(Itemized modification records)
:::

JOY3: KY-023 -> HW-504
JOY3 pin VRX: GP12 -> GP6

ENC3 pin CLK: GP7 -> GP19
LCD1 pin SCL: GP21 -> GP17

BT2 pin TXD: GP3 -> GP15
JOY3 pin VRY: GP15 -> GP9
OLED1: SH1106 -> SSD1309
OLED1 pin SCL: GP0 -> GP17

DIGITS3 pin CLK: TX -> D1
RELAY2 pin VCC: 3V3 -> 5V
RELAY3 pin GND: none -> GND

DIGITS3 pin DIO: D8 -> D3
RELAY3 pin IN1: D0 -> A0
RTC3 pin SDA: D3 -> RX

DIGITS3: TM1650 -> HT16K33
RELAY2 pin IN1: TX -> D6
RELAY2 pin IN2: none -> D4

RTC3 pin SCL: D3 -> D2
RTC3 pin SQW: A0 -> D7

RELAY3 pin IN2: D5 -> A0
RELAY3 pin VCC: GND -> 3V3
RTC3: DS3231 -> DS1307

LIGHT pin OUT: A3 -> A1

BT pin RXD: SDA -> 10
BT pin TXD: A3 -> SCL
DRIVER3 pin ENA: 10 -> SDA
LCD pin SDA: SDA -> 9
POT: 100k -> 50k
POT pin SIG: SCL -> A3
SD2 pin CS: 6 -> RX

:::

WHAT IS REQUIRED: Write out exactly the lines that run from the one containing "DRIVER3 pin ENA: 10 -> SDA" to the end of the records, both end lines included.

RESULT OF THIS TASK:
DRIVER3 pin ENA: 10 -> SDA
LCD pin SDA: SDA -> 9
POT: 100k -> 50k
POT pin SIG: SCL -> A3
SD2 pin CS: 6 -> RX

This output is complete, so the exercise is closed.